[EXERCISE DIRECTIONS]:
Count every line below that holds the word "carotte", and give the number with no other words.

[INFORMATION PROVIDED]:
■ ■ ■ ■ ■

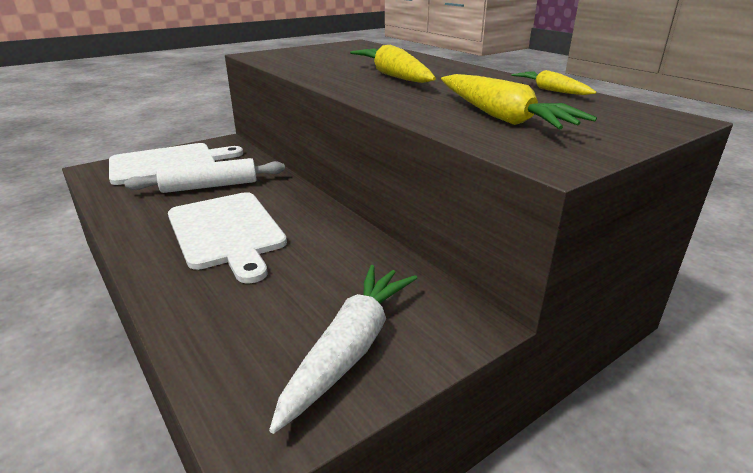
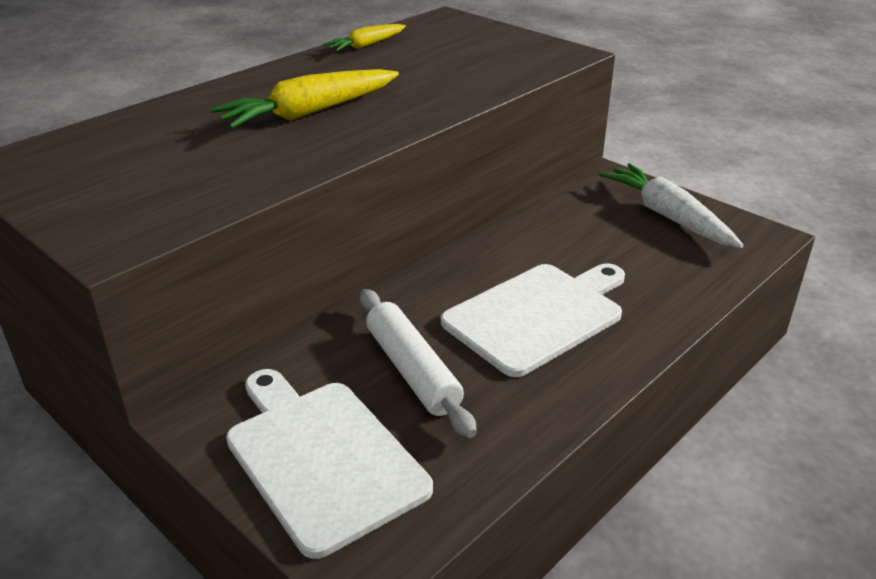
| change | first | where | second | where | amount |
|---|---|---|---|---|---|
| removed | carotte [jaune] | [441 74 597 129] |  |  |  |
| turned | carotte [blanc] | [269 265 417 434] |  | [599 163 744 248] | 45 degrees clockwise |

■ ■ ■ ■ ■

[SOLVED PROBLEM]:
2